- **WHAT YOU ARE ASKED TO DO**:
When a line of the entries contains "green", please list that line.

[DATA TO USE Boundary: Start]

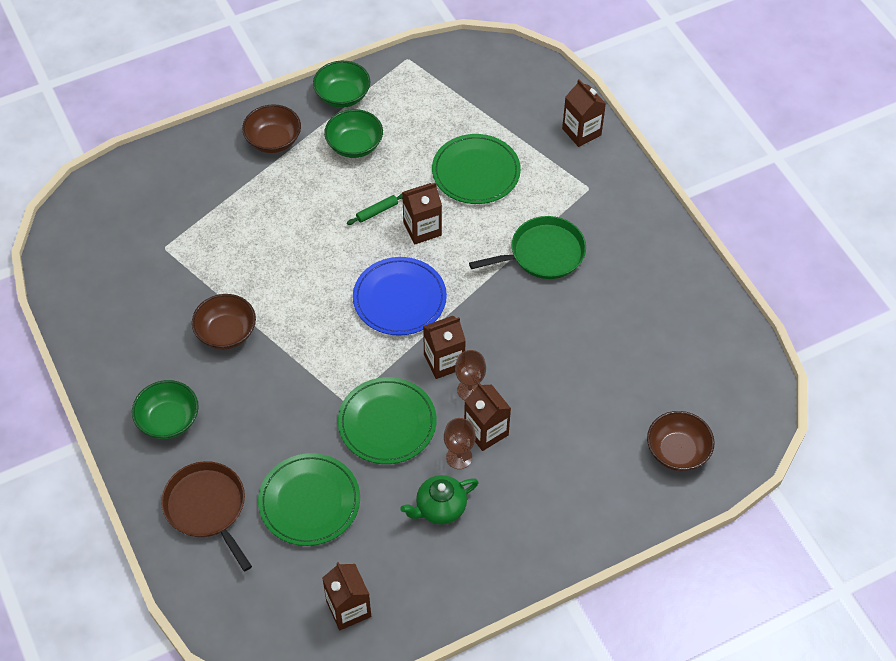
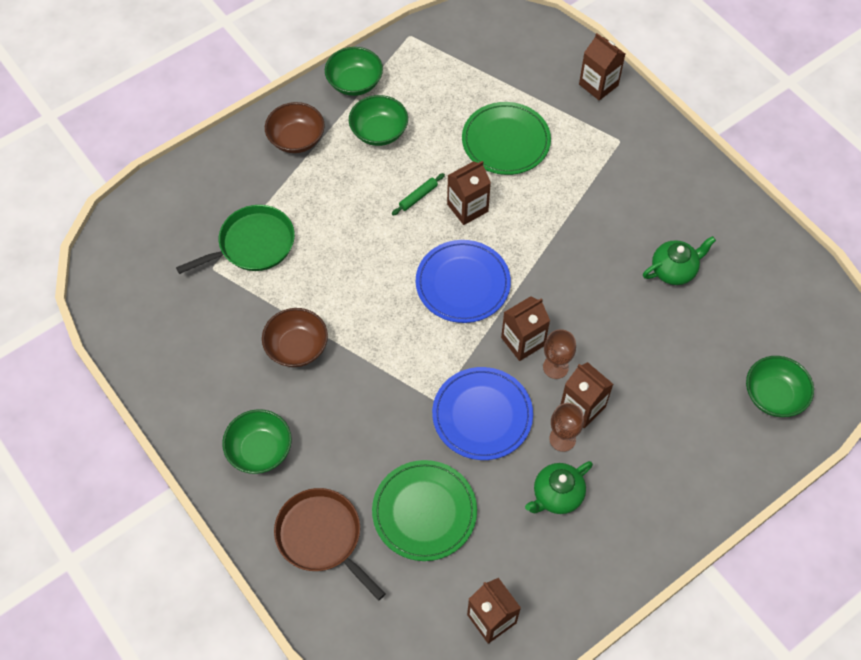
camera: 10 degrees left, 5 degrees up
(387, 423) = (482, 415): green plate -> blue plate
(543, 253) = (592, 214): green pan -> green pan (253, 244)
(610, 318) = (674, 270): none -> green teapot
(677, 451) = (773, 396): brown bowl -> green bowl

[DATA TO USE Boundary: End]

- **ANSWER BELOW**:
(387, 423) = (482, 415): green plate -> blue plate
(543, 253) = (592, 214): green pan -> green pan (253, 244)
(610, 318) = (674, 270): none -> green teapot
(677, 451) = (773, 396): brown bowl -> green bowl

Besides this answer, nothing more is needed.